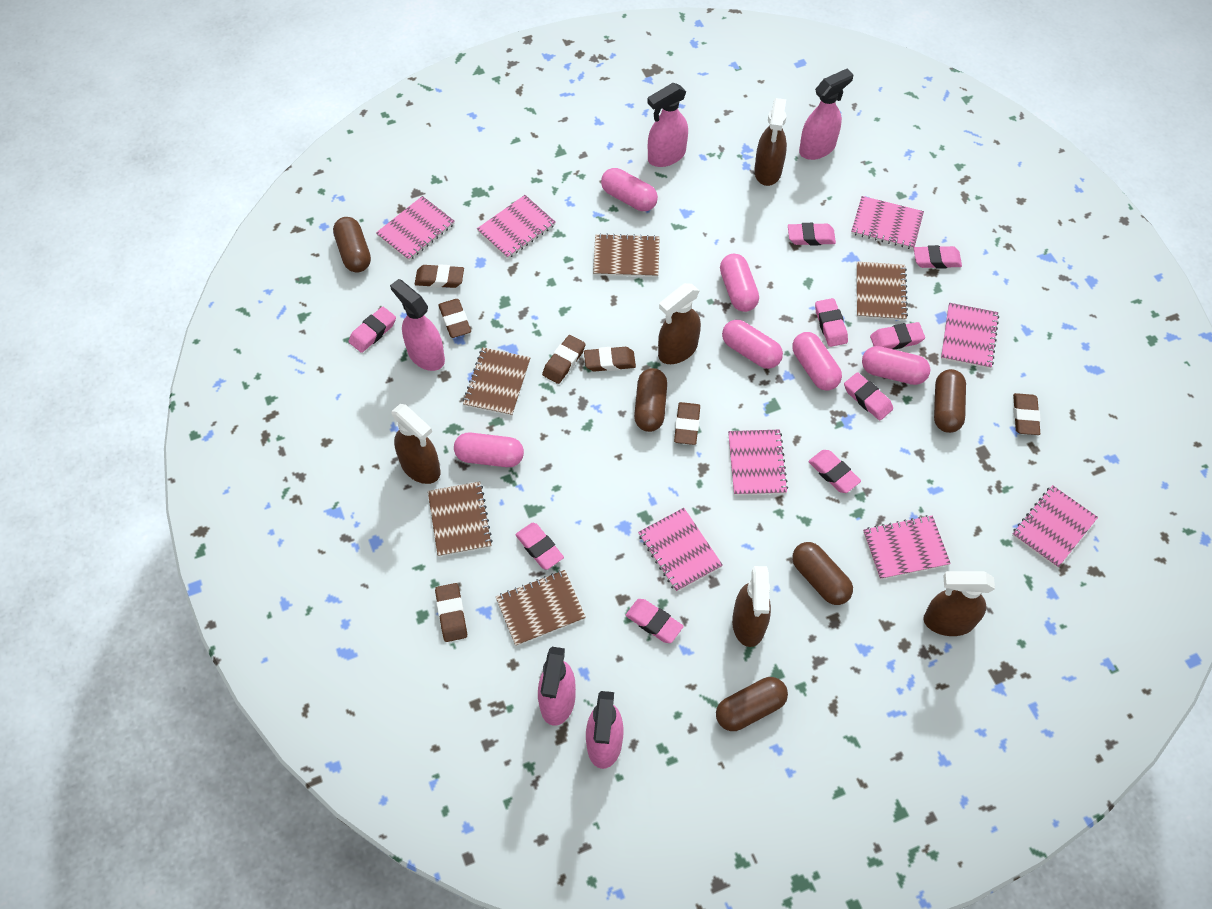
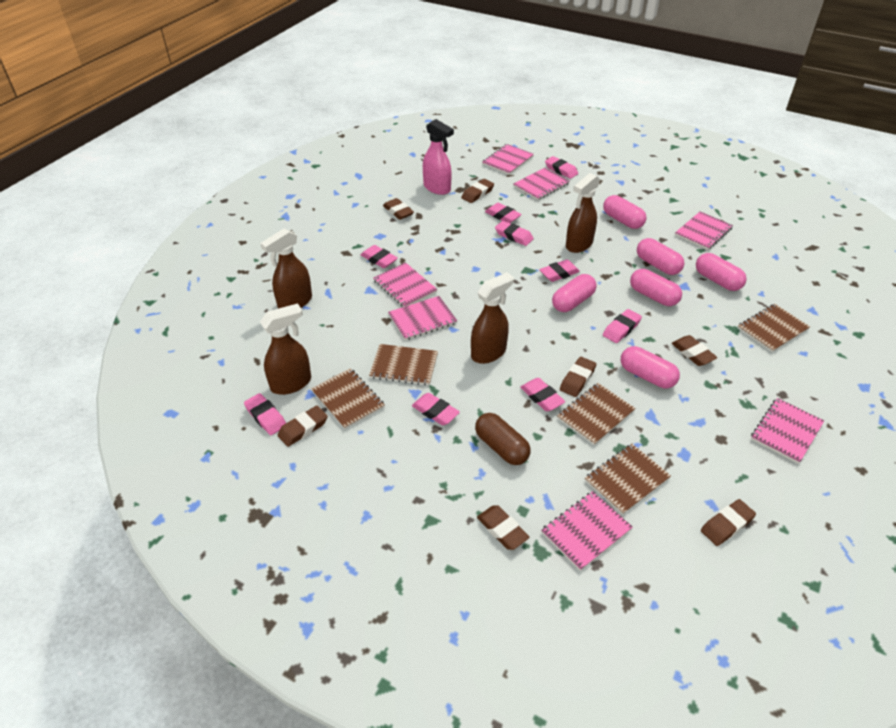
brown capsule: 5 -> 1
brown spray bottle: 5 -> 4
pink notebook: 8 -> 7
pink spray bottle: 5 -> 1

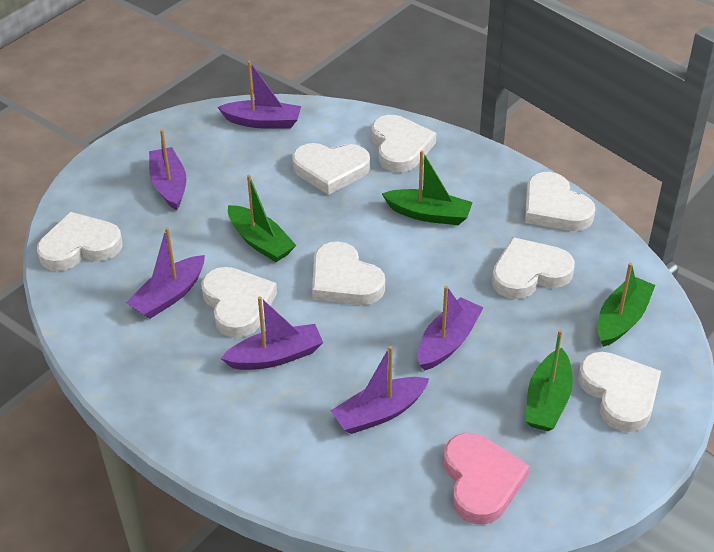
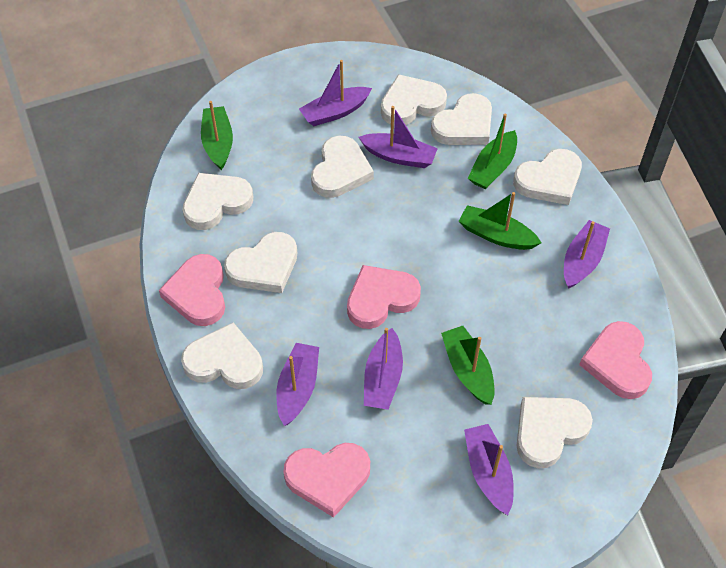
pink heart: 1 -> 4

──────────────────────────────

Copy every line in the listing above where the string "spray" turns up.

# FINISHED TASK
brown spray bottle: 5 -> 4
pink spray bottle: 5 -> 1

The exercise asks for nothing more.